━━ DATA FOR ANALYSIS
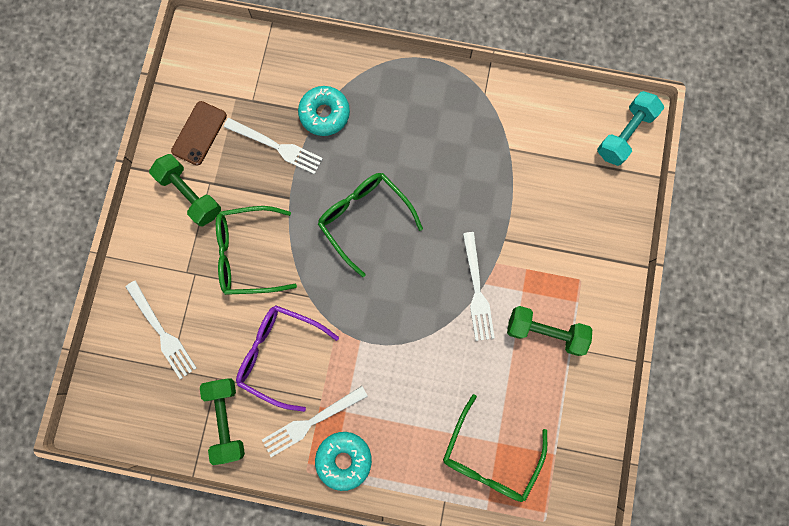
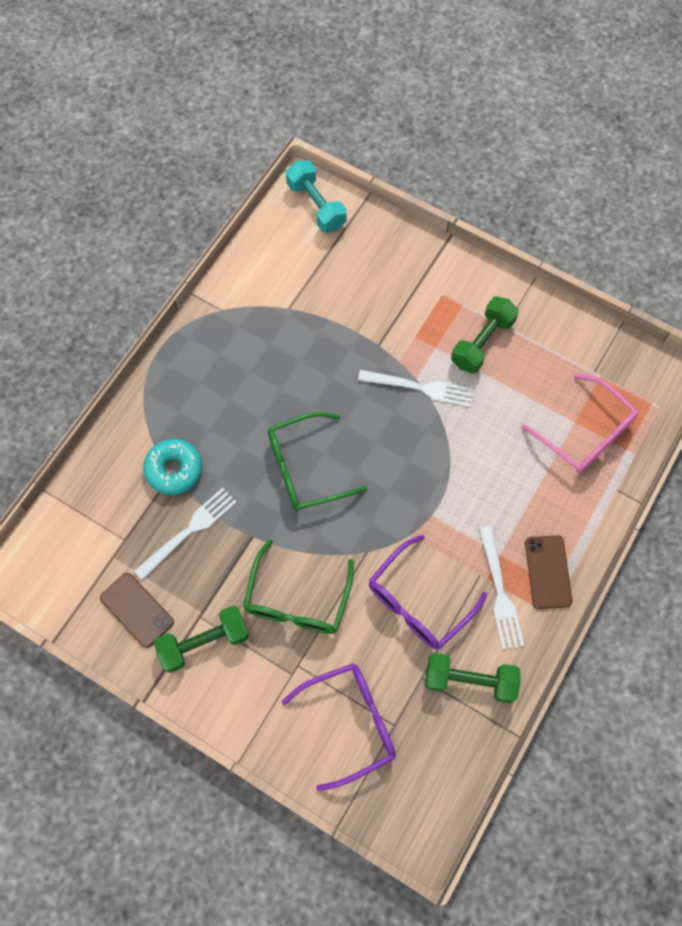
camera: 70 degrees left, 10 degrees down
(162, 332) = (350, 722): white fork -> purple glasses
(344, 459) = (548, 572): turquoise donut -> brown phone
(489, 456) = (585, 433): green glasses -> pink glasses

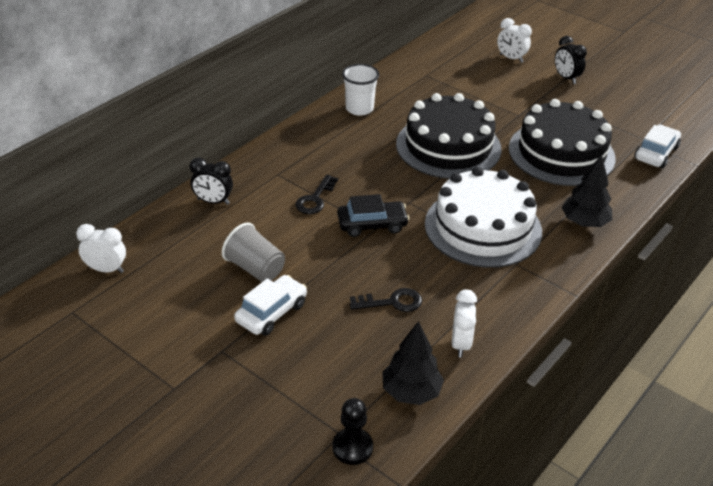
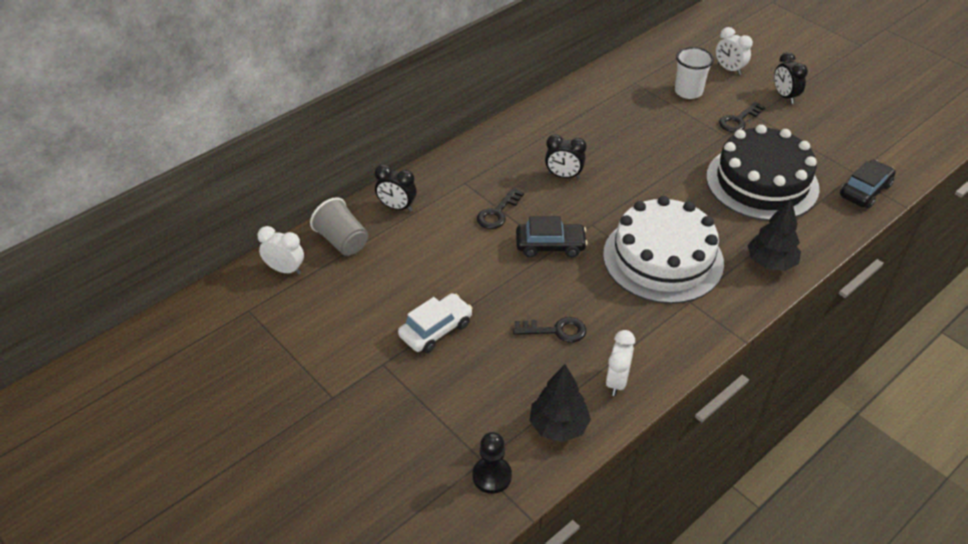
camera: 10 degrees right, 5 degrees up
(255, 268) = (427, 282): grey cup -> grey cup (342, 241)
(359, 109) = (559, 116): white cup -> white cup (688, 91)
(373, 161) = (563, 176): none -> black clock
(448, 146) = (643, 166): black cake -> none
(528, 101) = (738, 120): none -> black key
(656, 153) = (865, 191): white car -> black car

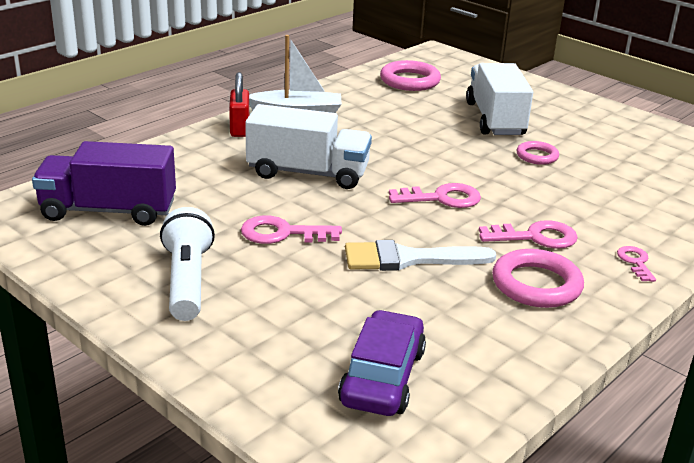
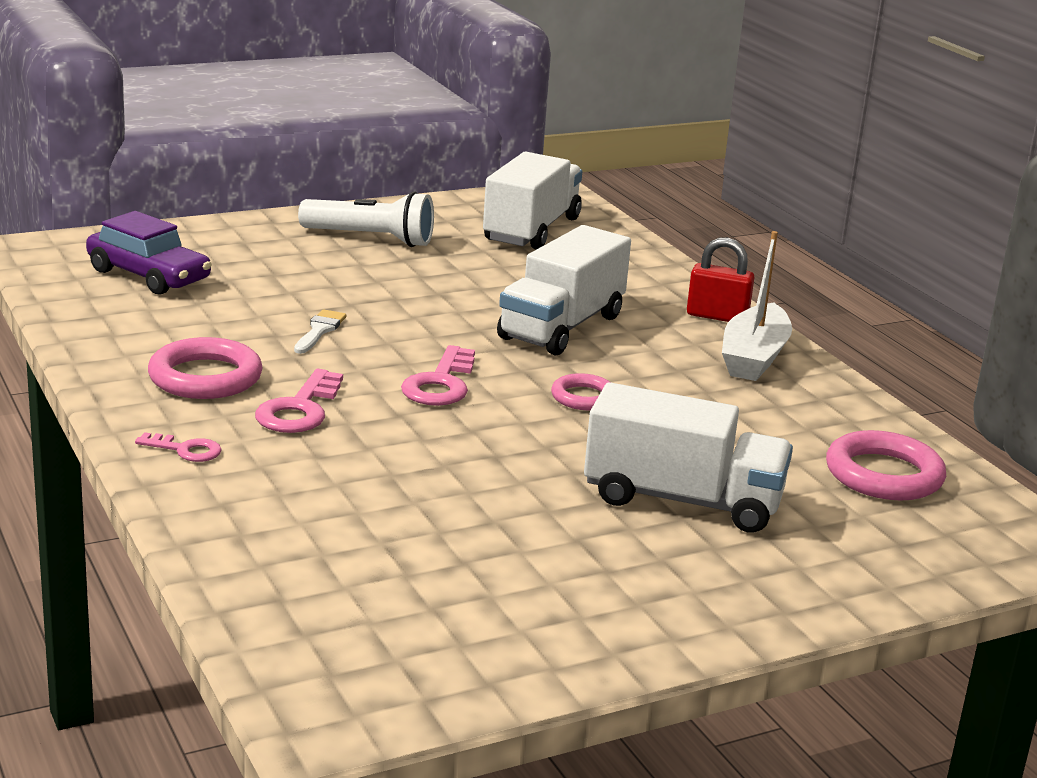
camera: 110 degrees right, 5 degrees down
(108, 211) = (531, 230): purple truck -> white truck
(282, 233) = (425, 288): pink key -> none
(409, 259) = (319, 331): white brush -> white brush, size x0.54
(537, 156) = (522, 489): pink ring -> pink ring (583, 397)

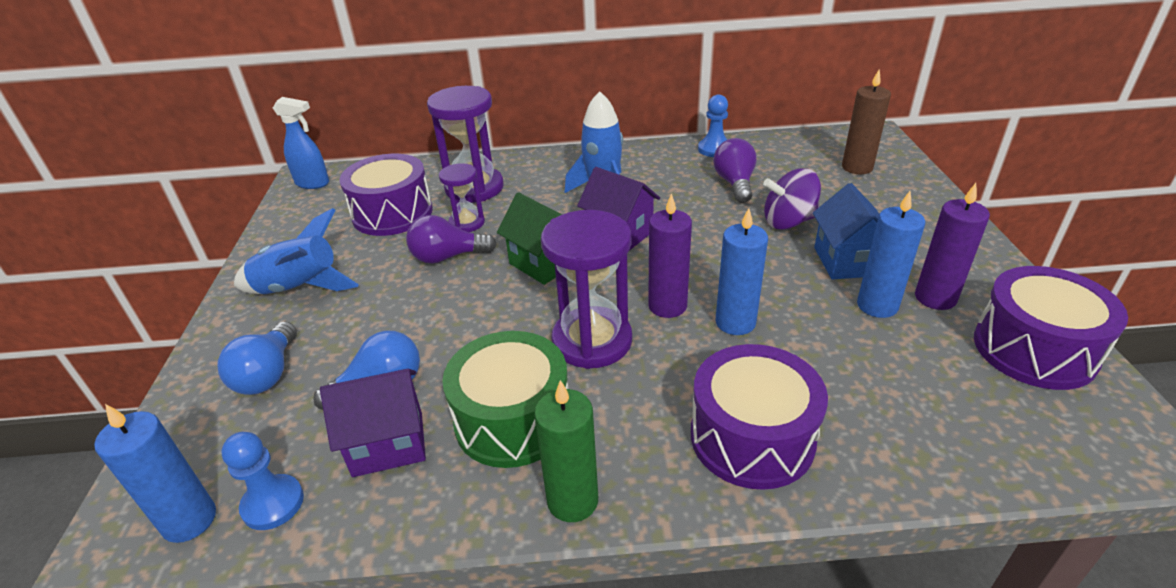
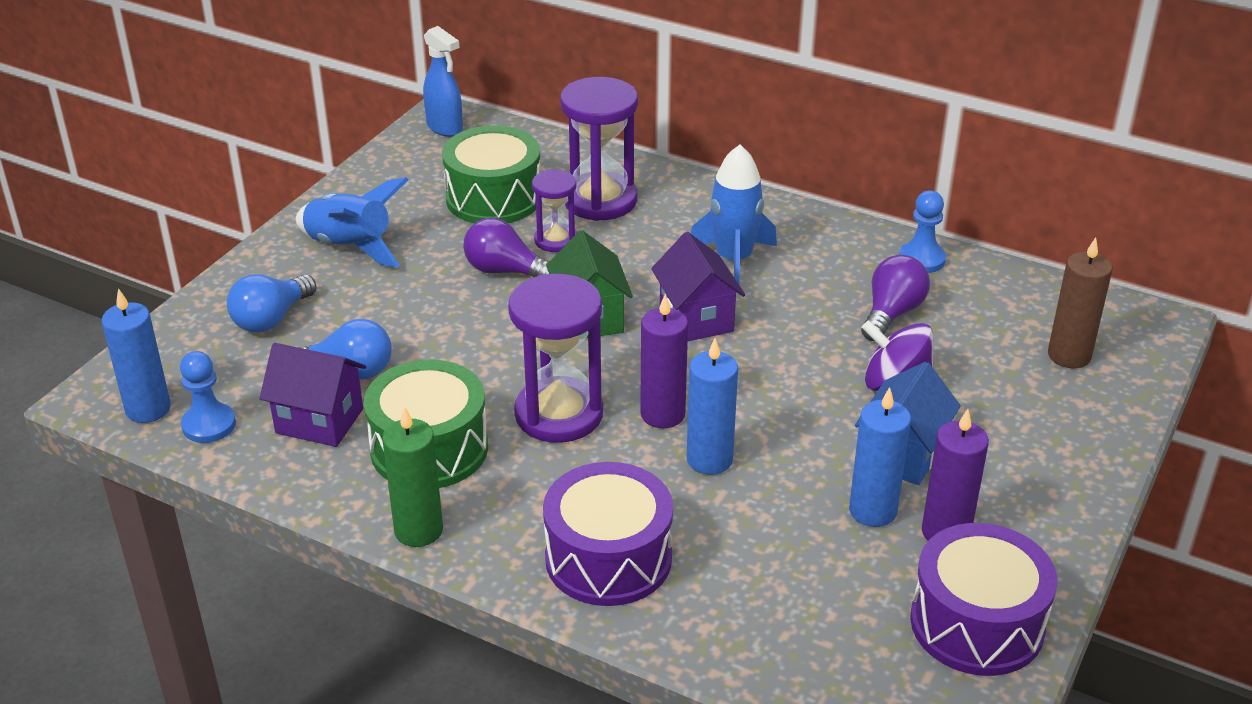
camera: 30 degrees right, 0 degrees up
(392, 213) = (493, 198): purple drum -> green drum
━━━━
> _TASK REQUIREMENTS_
Every line from the one containing "camera: 10 degrees right, 5 degrees up" through the last line of the listing must be written out again exactly, and no other line. Leave the pictures aside.

> _YOUR RESPONSE_
camera: 10 degrees right, 5 degrees up
(255, 268) = (427, 282): grey cup -> grey cup (342, 241)
(359, 109) = (559, 116): white cup -> white cup (688, 91)
(373, 161) = (563, 176): none -> black clock
(448, 146) = (643, 166): black cake -> none
(528, 101) = (738, 120): none -> black key
(656, 153) = (865, 191): white car -> black car

camera: 110 degrees right, 5 degrees down
(108, 211) = (531, 230): purple truck -> white truck
(282, 233) = (425, 288): pink key -> none
(409, 259) = (319, 331): white brush -> white brush, size x0.54
(537, 156) = (522, 489): pink ring -> pink ring (583, 397)

camera: 30 degrees right, 0 degrees up
(392, 213) = (493, 198): purple drum -> green drum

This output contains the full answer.